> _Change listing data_
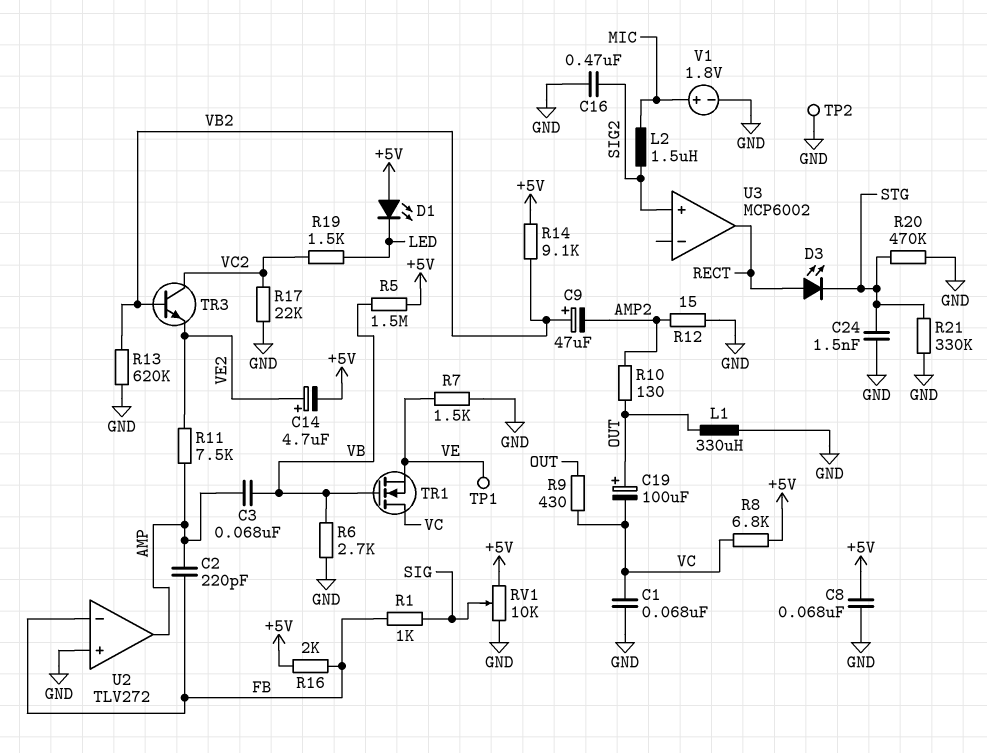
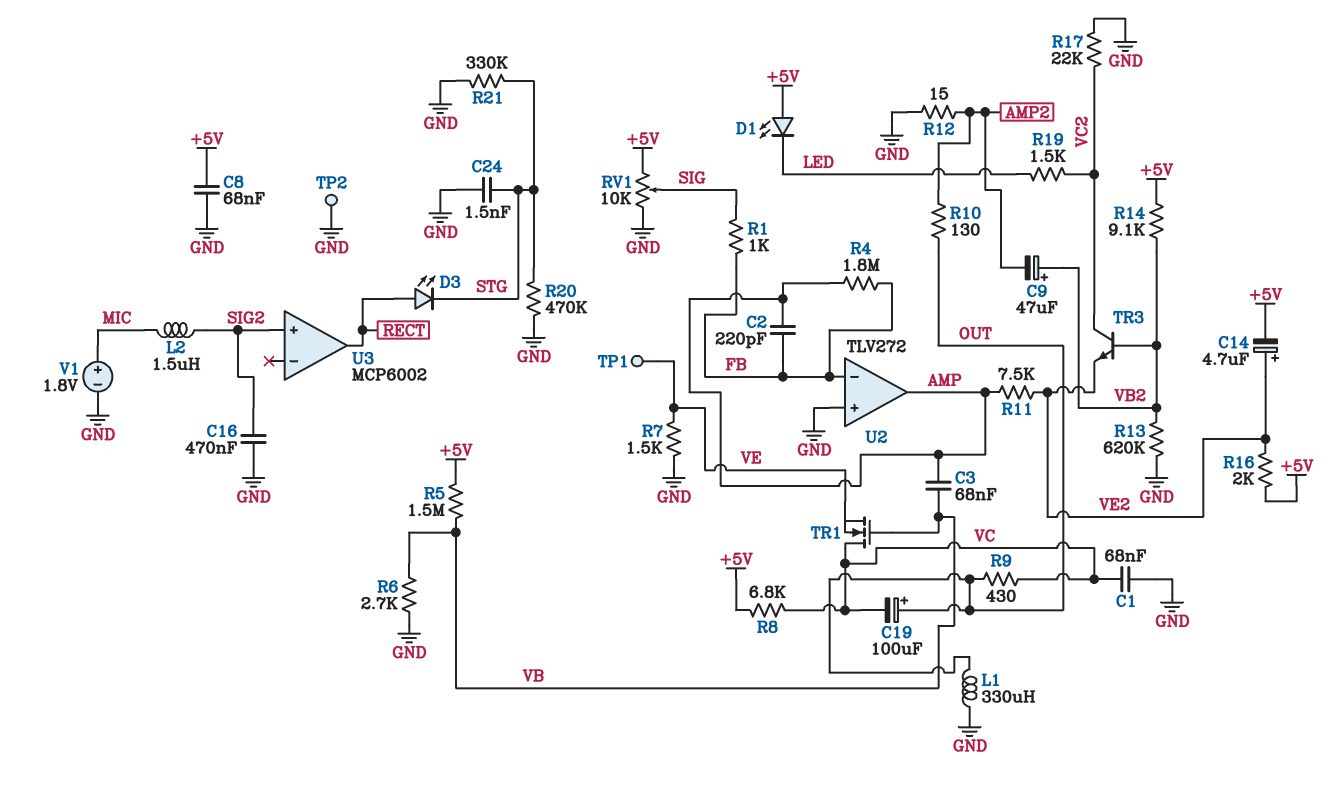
R4: none -> 1.8M (AMP, FB)
R16: 2k (+5V, FB) -> 2k (+5V, VE2)

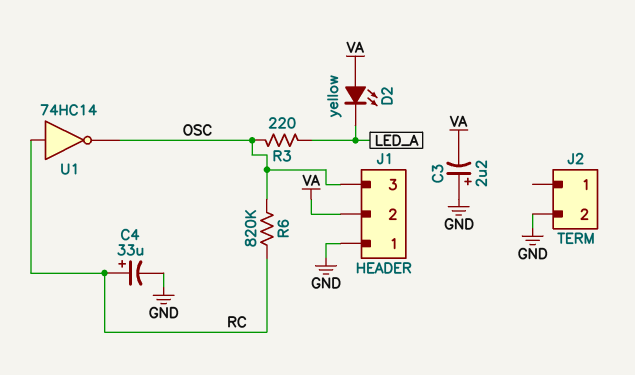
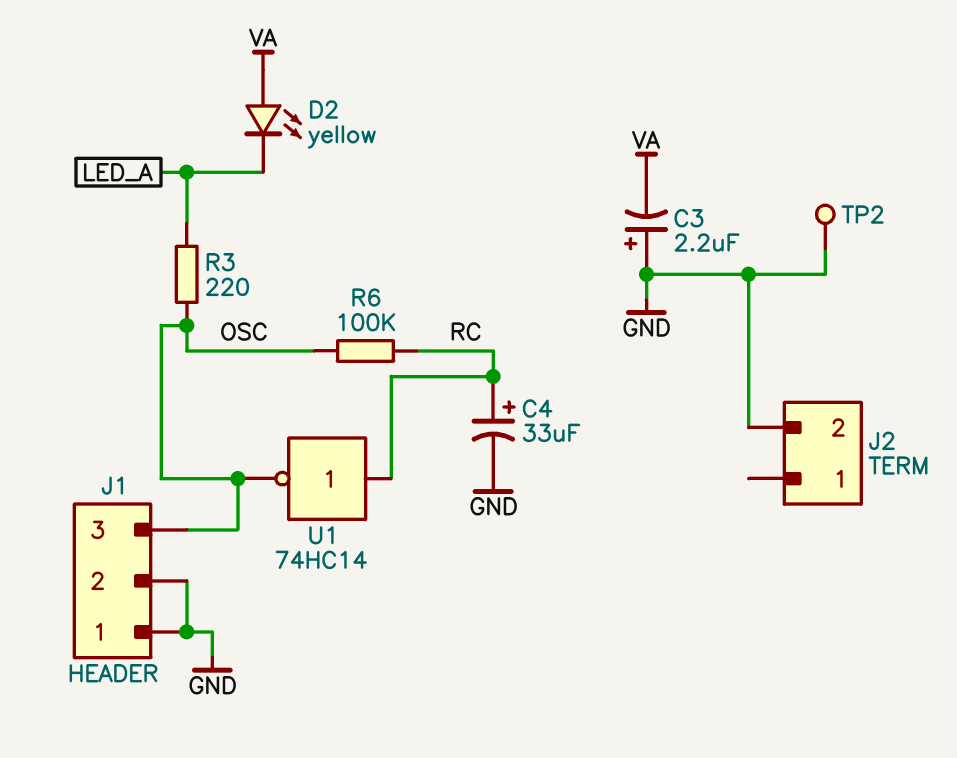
J1 pin 2: VA -> GND
R6: 820k (OSC, RC) -> 100k (OSC, RC)
TP2: none -> test point (GND)

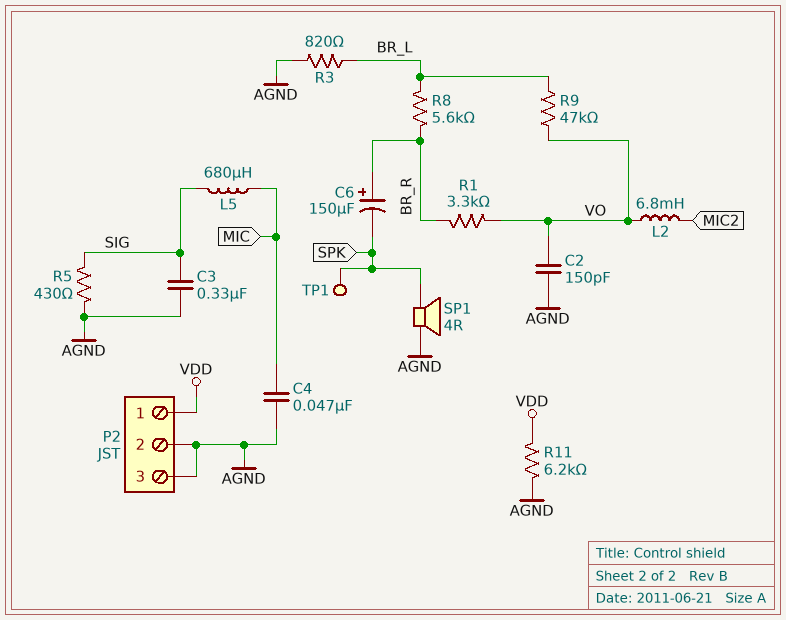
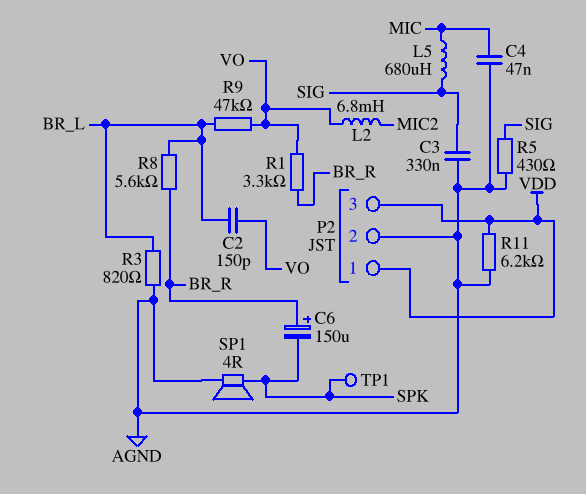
C2: 150pF (AGND, VO) -> 150pF (BR_L, VO)
P2 pin 3: AGND -> VDD

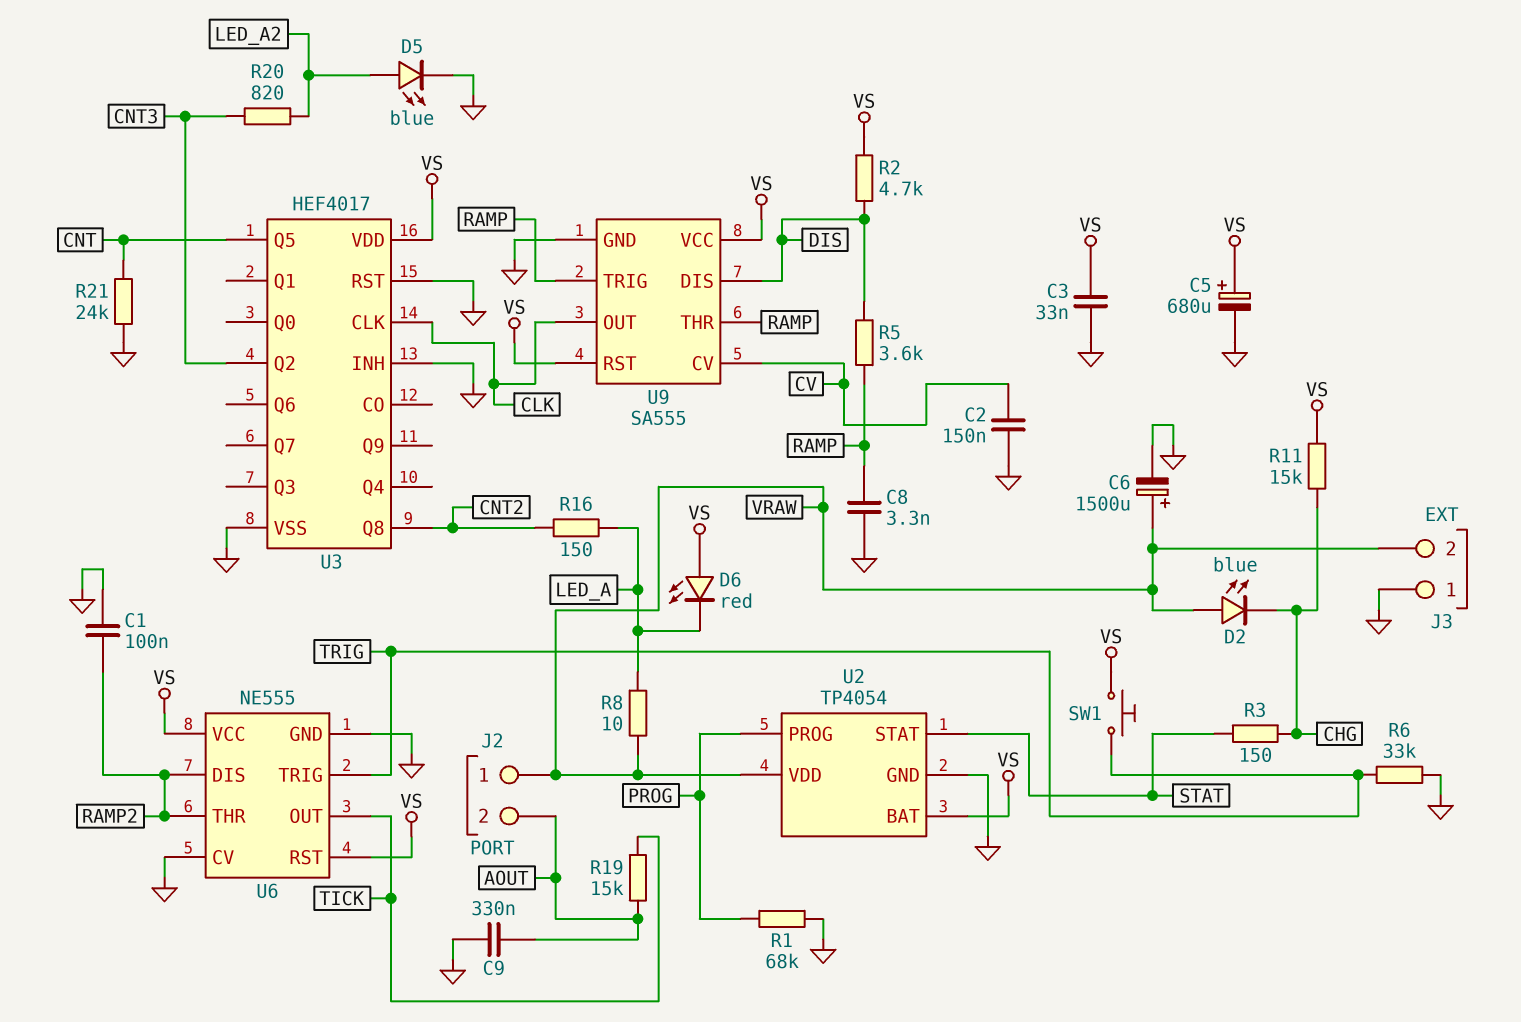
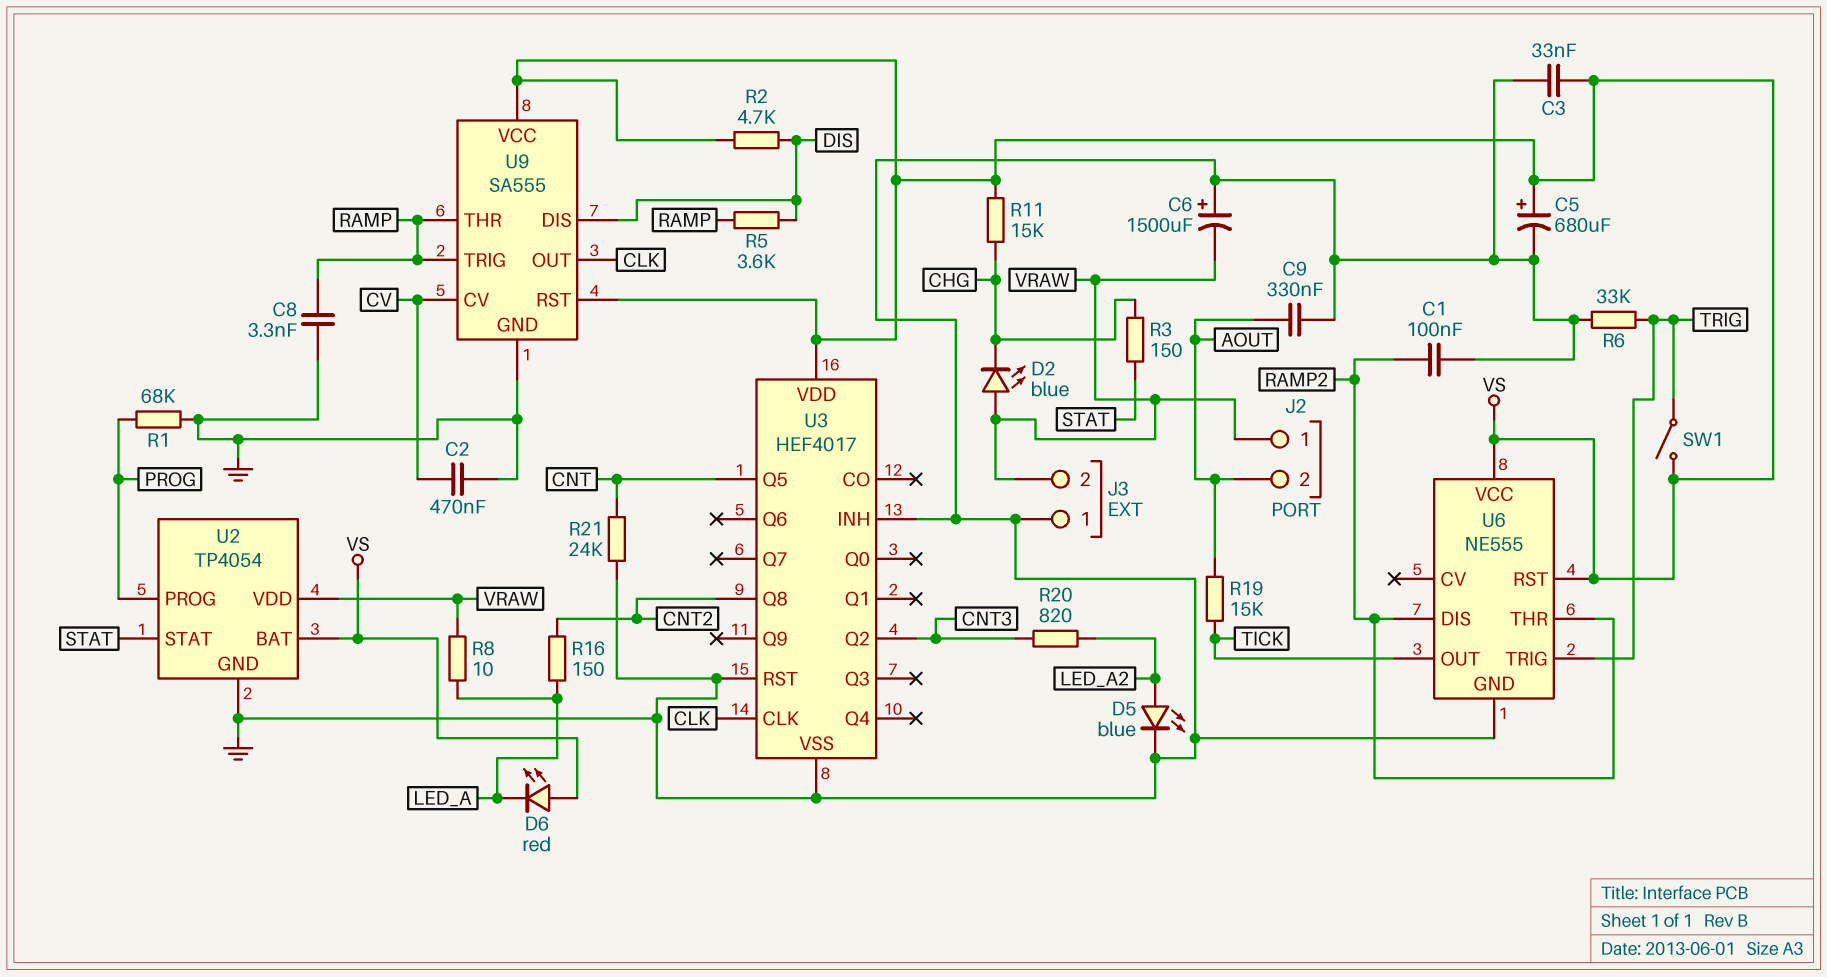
C2: 150nF (CV, GND) -> 470nF (CV, GND)
C6: 1500uF (plus VRAW, minus GND) -> 1500uF (plus GND, minus VRAW)
SW1: button (TRIG, VS) -> switch (TRIG, VS)
U6 pin CV: GND -> none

> _Problem statement_
Say how many lines of the data above have the string "AGND" in them, and write nothing besides that number.

> _Solution for this problem_
2